WHAT YOU NEED TO DO = Scan the entries below for "mushroom" and copy each line that holds it.

RECORDS PROVIDED =
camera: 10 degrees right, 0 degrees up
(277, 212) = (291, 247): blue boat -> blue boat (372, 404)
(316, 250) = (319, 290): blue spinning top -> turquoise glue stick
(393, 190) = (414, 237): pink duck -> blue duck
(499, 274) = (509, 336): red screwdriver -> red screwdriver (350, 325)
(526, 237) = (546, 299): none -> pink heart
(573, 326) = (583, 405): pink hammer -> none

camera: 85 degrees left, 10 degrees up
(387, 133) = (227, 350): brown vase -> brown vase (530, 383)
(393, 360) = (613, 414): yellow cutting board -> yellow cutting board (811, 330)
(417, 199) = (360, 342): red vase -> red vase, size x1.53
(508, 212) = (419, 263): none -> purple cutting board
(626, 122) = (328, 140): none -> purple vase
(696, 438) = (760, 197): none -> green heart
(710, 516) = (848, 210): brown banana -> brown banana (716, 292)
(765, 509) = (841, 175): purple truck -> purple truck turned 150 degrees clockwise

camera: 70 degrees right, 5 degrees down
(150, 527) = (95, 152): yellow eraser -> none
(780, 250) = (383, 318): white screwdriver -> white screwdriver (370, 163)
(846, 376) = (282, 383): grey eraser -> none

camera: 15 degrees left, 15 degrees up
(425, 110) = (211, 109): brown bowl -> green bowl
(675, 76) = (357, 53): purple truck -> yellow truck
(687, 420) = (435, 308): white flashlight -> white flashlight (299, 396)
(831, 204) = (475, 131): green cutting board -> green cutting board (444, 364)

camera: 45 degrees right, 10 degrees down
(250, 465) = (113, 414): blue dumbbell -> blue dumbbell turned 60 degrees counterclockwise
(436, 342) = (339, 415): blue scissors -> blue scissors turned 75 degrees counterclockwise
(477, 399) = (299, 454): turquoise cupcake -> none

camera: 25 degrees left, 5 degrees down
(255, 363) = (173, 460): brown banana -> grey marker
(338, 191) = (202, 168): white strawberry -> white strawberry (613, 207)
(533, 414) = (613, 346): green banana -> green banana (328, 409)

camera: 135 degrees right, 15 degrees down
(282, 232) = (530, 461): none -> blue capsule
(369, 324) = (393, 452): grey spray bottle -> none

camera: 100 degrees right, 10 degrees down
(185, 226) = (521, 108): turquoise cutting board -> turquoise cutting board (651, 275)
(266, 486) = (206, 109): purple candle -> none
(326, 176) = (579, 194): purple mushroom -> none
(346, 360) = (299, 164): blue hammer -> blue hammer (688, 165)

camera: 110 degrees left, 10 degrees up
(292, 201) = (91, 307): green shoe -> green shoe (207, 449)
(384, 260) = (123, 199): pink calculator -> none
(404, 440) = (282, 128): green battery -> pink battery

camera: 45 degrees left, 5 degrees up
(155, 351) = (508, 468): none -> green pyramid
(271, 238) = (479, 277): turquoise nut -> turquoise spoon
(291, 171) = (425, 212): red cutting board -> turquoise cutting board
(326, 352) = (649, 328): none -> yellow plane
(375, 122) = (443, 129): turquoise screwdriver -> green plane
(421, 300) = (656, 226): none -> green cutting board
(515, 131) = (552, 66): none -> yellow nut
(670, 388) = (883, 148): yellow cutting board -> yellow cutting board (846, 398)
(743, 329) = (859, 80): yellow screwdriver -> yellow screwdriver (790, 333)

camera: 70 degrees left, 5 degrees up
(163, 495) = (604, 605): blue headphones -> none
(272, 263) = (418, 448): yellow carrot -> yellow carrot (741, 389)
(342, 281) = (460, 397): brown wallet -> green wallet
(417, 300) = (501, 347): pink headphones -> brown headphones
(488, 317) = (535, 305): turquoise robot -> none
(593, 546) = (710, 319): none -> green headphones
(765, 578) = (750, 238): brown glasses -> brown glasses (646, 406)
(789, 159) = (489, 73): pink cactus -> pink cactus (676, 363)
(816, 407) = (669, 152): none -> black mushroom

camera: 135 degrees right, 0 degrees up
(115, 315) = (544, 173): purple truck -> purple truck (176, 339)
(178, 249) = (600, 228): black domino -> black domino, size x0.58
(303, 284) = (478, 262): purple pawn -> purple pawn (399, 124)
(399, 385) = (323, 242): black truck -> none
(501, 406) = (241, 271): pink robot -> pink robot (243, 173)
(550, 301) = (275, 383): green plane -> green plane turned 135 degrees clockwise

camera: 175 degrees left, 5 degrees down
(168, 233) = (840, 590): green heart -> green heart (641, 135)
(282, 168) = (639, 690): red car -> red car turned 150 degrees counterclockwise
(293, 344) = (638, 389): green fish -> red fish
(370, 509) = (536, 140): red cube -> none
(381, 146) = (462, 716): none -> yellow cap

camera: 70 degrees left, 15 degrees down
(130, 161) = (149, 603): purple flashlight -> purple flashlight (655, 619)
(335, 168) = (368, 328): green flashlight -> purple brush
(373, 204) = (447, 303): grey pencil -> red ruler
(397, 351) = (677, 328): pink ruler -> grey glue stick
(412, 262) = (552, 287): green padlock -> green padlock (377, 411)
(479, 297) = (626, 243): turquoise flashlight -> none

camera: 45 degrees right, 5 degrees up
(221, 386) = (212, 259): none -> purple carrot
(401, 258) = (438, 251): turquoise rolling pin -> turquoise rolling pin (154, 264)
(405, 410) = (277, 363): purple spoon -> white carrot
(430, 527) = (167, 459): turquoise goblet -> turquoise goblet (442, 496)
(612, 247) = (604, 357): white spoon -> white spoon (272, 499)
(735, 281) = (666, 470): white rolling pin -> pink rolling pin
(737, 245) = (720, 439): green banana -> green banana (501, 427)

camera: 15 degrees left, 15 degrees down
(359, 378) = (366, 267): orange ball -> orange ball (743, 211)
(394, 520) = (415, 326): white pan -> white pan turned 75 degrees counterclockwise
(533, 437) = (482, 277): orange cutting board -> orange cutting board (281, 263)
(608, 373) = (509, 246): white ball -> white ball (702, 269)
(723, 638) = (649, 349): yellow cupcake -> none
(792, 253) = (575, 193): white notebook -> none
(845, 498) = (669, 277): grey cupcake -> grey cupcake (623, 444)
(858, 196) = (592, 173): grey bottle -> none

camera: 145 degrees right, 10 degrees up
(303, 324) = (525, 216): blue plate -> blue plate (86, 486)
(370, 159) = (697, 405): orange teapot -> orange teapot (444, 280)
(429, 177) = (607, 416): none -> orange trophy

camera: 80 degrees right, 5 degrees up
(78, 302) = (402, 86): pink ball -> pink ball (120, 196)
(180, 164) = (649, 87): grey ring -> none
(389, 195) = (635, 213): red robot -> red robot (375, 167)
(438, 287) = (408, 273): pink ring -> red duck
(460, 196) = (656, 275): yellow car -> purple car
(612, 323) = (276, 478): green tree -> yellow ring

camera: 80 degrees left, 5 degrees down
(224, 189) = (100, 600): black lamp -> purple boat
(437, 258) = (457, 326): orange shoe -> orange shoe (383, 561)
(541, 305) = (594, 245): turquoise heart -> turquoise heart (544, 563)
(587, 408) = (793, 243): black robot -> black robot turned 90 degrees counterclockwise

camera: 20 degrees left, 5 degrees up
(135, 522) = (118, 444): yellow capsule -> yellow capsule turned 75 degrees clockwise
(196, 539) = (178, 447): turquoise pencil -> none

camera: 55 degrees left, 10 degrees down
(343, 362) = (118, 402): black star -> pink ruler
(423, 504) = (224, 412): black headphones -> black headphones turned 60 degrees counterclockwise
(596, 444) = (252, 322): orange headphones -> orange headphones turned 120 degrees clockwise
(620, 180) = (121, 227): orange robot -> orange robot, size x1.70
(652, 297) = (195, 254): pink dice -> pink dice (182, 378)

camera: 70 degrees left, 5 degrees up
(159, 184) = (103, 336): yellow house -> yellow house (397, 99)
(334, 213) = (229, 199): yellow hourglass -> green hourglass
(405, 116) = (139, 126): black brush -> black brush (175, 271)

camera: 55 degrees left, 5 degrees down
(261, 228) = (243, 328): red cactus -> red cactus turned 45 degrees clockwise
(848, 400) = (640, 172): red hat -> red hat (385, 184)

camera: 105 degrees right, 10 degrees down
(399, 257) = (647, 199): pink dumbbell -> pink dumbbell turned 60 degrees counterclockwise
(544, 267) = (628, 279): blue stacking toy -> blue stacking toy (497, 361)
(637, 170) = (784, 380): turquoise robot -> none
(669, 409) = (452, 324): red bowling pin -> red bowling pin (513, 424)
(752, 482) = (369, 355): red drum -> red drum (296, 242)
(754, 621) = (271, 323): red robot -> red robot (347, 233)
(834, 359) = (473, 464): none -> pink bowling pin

TASK OUTPUT =
(326, 176) = (579, 194): purple mushroom -> none
(816, 407) = (669, 152): none -> black mushroom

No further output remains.